---------- Records shown ----------

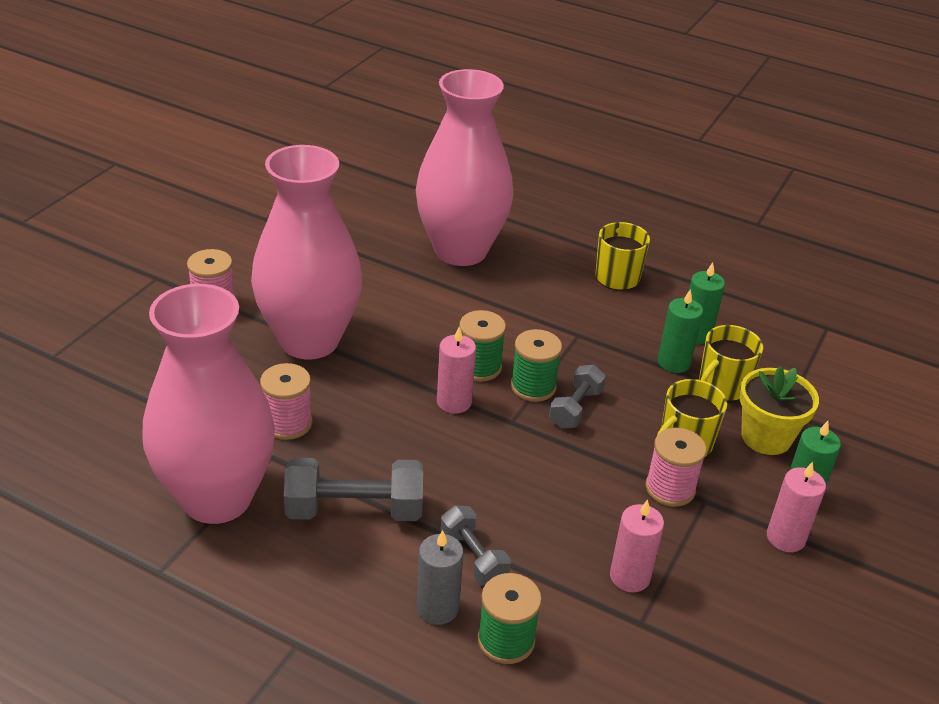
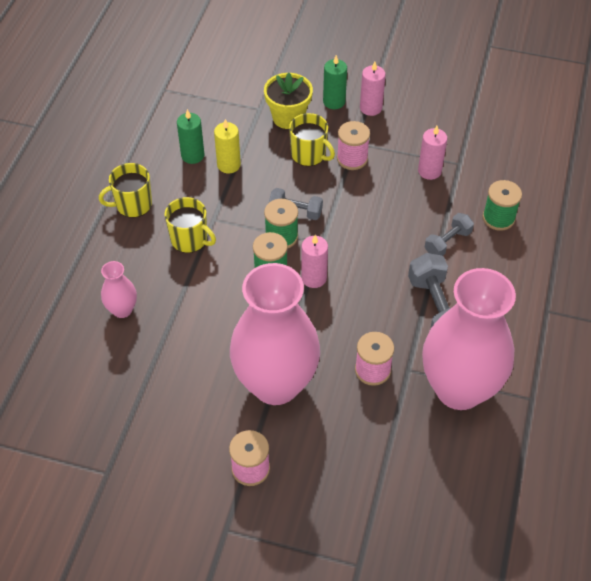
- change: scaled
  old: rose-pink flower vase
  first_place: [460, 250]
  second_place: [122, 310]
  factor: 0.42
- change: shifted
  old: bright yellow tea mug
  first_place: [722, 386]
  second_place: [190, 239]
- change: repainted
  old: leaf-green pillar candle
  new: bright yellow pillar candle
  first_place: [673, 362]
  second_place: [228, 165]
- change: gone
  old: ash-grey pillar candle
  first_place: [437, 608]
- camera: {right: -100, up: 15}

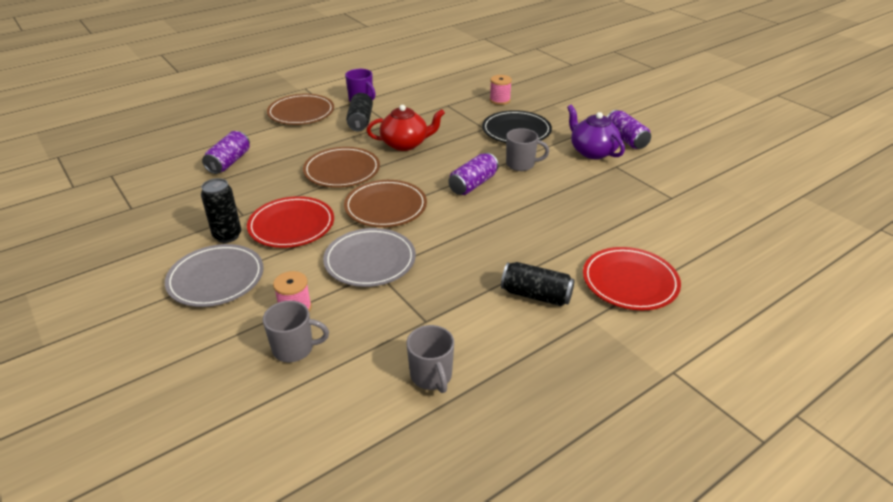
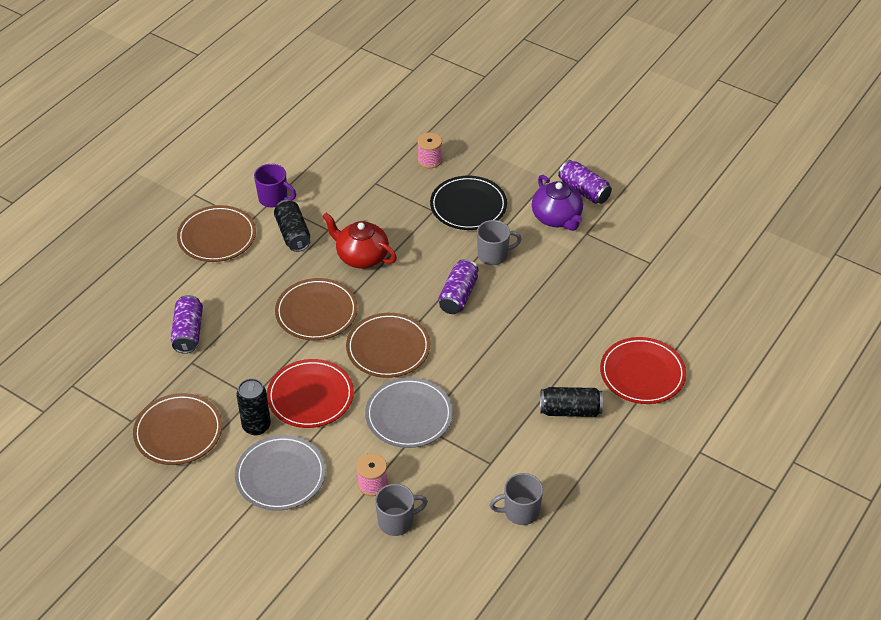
- change: new
  new: dark brown flat dish
  second_place: [178, 432]
- change: rotated
  old: red china teapot
  first_place: [405, 144]
  second_place: [361, 256]
  degrees: -120
- change: rotated
  old: ash-grey tea mug
  first_place: [431, 376]
  second_place: [520, 511]
  degrees: 120
- change: rotated
  old: violet china teapot
  first_place: [592, 151]
  second_place: [557, 218]
  degrees: -150
- camera: {right: -20, up: 10}

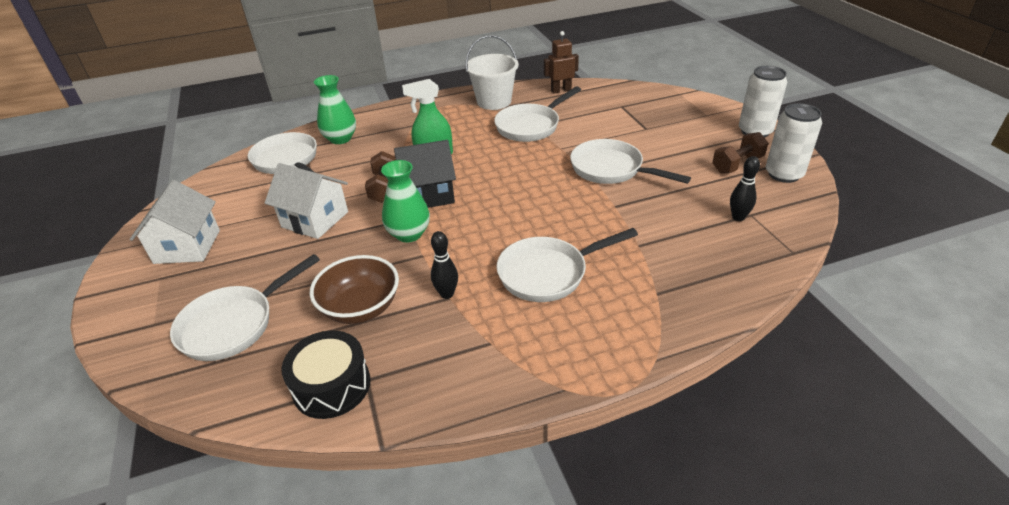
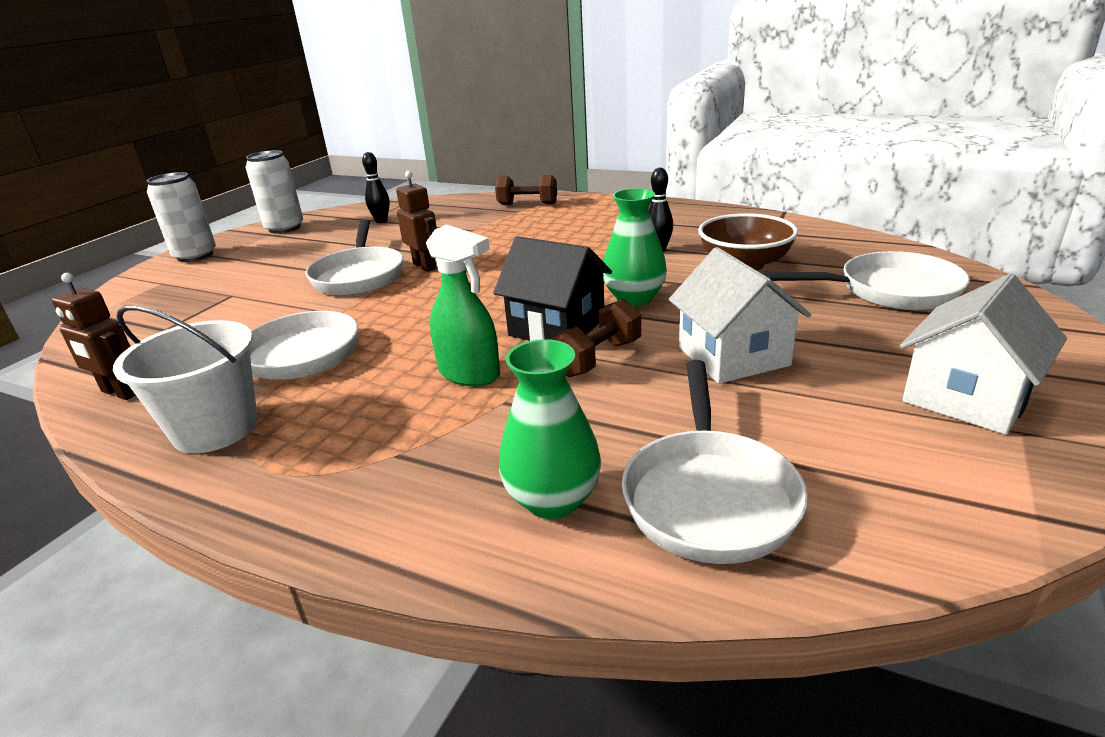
- change: new
  new: dark brown robot figure
  second_place: [425, 266]
- change: shifted
  old: dark brown hand weight
  first_place: [737, 164]
  second_place: [527, 204]
- change: gone
  old: jet-black toy drum
  first_place: [332, 386]
- change: gone
  old: snow-white frying pan
  first_place: [548, 273]
- camera: {right: -135, up: -10}

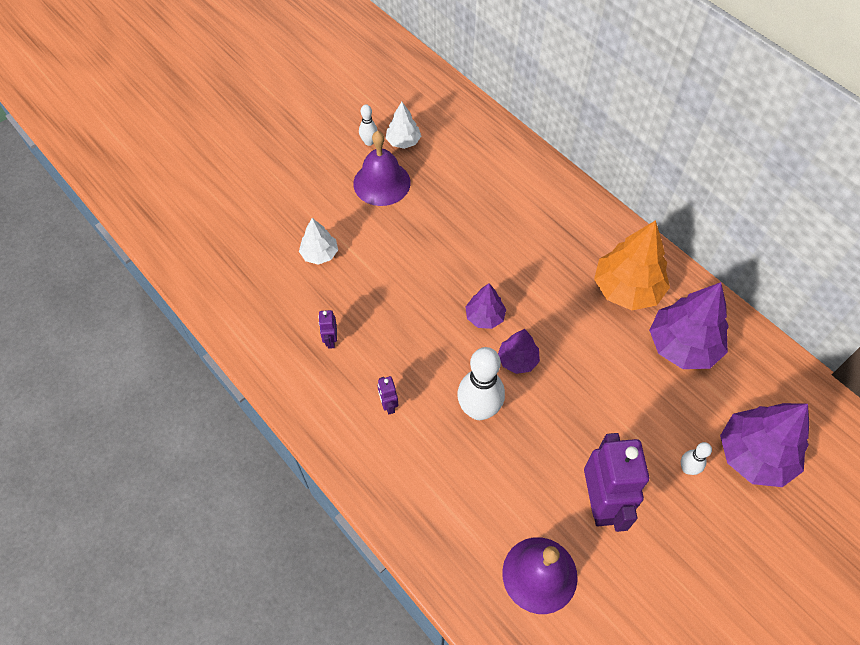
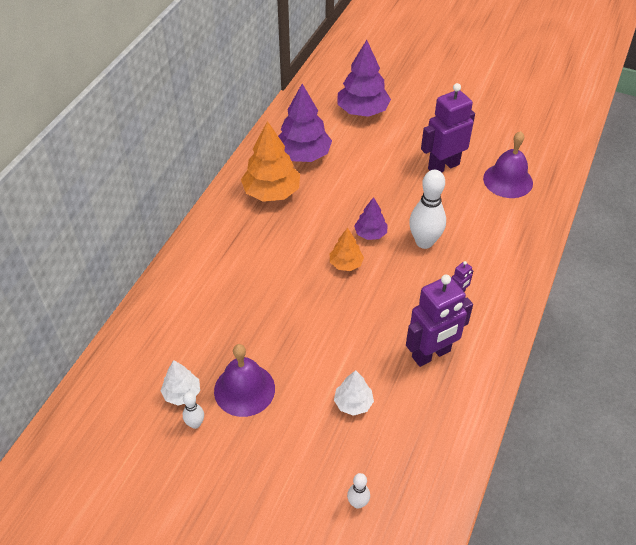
- change: repainted
  old: violet fir tree
  new: orange-coloured fir tree
  first_place: [484, 317]
  second_place: [346, 264]
- change: shifted
  old: snow-white bowling pin
  first_place: [687, 468]
  second_place: [358, 503]
- change: scaled
  old: violet robot figure
  first_place: [331, 340]
  second_place: [431, 354]
  factor: 2.34
- camera: {right: -115, up: -10}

----------

▶ **Task goal**
When a line in the data contains "figure", return it as written.

▶ **Exercise solution**
  new: dark brown robot figure
  old: violet robot figure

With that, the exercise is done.